▶ Provided material

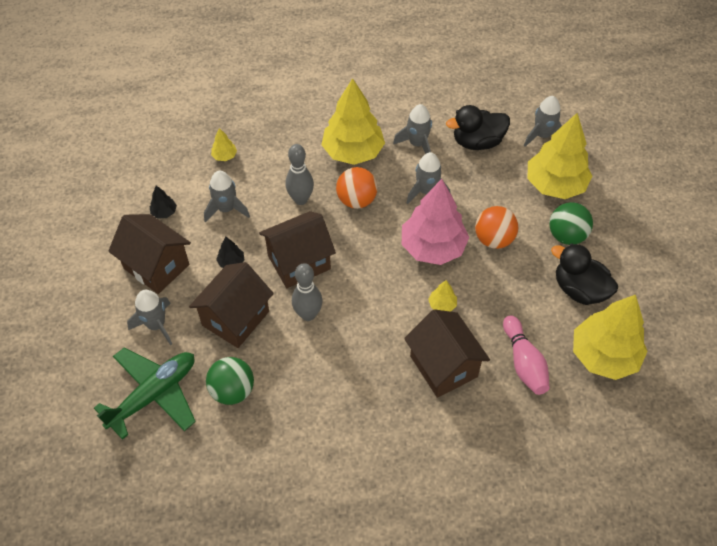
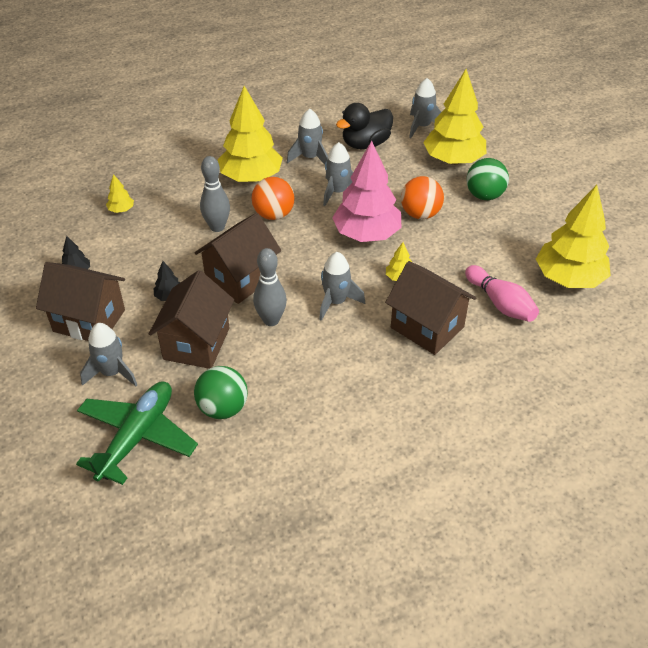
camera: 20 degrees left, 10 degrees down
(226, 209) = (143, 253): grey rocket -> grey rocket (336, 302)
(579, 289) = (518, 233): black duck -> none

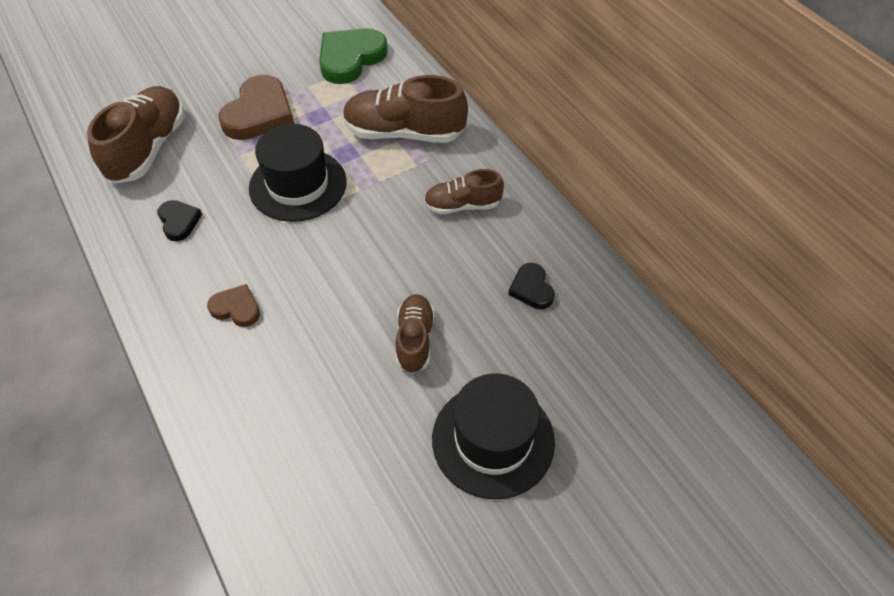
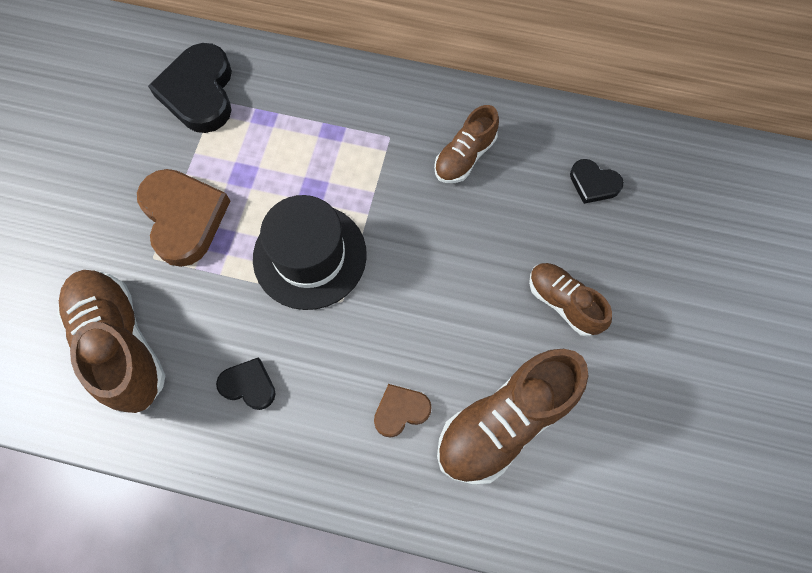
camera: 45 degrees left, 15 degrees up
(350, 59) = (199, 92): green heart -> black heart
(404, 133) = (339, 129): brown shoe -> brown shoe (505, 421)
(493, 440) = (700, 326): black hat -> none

▶ Prompt
None of the pictures should appear; repeat the records exactly otherwise.

▶ Solved exercise
camera: 20 degrees left, 10 degrees down
(226, 209) = (143, 253): grey rocket -> grey rocket (336, 302)
(579, 289) = (518, 233): black duck -> none

camera: 45 degrees left, 15 degrees up
(350, 59) = (199, 92): green heart -> black heart
(404, 133) = (339, 129): brown shoe -> brown shoe (505, 421)
(493, 440) = (700, 326): black hat -> none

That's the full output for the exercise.